[Spatial reasoning data]
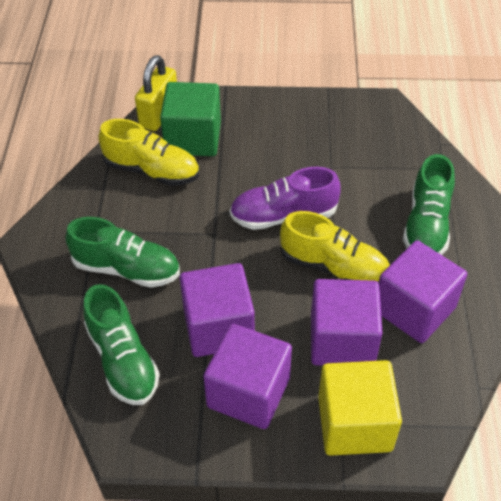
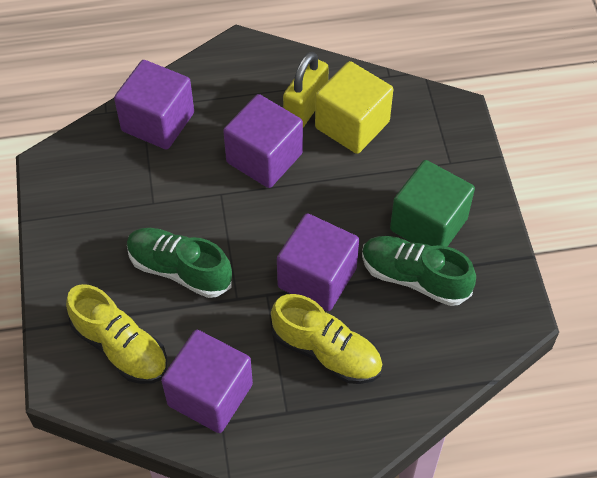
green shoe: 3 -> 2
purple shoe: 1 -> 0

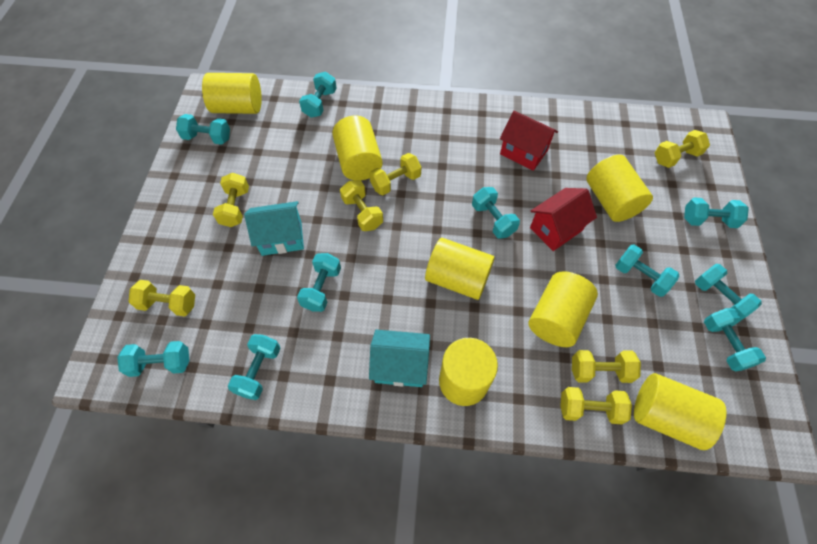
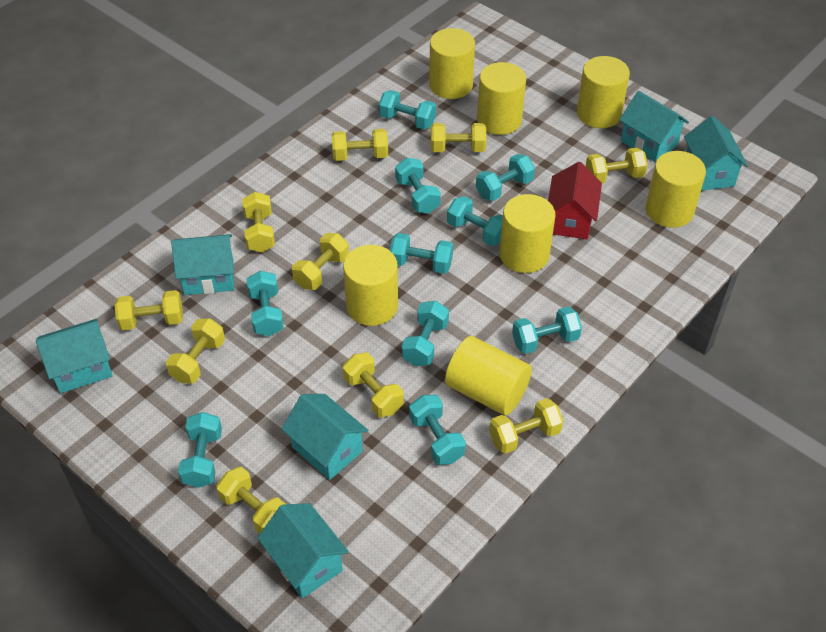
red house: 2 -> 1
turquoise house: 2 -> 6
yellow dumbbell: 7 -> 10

_Your task:_
The answer consists only of the lines from the one containing "red house: 2 -> 1" to the end of the records, each written out exactly.

_Response below:_
red house: 2 -> 1
turquoise house: 2 -> 6
yellow dumbbell: 7 -> 10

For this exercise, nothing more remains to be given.